Data provided section start
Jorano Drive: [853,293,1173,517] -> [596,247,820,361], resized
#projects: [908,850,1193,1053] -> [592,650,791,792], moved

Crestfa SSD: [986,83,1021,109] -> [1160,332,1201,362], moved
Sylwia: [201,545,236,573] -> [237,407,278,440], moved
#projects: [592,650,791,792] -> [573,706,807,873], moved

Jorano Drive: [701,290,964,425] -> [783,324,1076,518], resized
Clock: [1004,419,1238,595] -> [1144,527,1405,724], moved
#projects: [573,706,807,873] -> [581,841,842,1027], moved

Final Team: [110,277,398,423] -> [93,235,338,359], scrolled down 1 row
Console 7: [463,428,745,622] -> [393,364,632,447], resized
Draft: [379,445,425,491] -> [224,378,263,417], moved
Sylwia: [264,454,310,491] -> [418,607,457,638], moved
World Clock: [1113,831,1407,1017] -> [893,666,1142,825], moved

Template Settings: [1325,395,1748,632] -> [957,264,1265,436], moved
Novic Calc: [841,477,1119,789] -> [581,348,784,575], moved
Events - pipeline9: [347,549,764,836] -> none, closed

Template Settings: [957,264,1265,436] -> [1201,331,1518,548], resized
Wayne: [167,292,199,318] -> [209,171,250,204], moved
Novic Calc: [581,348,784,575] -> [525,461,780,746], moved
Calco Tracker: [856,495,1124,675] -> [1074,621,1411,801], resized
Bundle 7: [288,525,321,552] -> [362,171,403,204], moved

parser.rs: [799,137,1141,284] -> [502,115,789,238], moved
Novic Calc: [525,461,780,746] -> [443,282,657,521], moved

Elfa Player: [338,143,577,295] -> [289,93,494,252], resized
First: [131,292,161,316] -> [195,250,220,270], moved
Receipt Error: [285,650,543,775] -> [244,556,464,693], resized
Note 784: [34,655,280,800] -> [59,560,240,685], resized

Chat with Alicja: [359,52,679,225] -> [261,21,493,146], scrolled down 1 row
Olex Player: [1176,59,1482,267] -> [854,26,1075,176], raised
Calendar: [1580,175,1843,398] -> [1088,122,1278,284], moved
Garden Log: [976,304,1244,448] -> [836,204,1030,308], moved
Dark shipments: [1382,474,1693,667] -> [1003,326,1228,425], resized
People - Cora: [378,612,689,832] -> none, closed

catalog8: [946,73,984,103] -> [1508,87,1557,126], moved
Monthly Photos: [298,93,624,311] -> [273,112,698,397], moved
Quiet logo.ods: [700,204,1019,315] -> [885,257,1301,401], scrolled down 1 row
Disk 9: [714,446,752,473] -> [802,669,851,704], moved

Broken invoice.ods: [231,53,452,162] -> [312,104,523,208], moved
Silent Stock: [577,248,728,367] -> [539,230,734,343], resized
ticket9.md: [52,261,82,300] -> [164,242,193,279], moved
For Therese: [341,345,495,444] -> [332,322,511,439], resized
Data provided section end
# [Exercise directions]
Starting at the line that contains "Note 784: [34,655,280,800]", copy each line through the last one in the records, exactly, and output nothing else.

# [Answer below]
Note 784: [34,655,280,800] -> [59,560,240,685], resized

Chat with Alicja: [359,52,679,225] -> [261,21,493,146], scrolled down 1 row
Olex Player: [1176,59,1482,267] -> [854,26,1075,176], raised
Calendar: [1580,175,1843,398] -> [1088,122,1278,284], moved
Garden Log: [976,304,1244,448] -> [836,204,1030,308], moved
Dark shipments: [1382,474,1693,667] -> [1003,326,1228,425], resized
People - Cora: [378,612,689,832] -> none, closed

catalog8: [946,73,984,103] -> [1508,87,1557,126], moved
Monthly Photos: [298,93,624,311] -> [273,112,698,397], moved
Quiet logo.ods: [700,204,1019,315] -> [885,257,1301,401], scrolled down 1 row
Disk 9: [714,446,752,473] -> [802,669,851,704], moved

Broken invoice.ods: [231,53,452,162] -> [312,104,523,208], moved
Silent Stock: [577,248,728,367] -> [539,230,734,343], resized
ticket9.md: [52,261,82,300] -> [164,242,193,279], moved
For Therese: [341,345,495,444] -> [332,322,511,439], resized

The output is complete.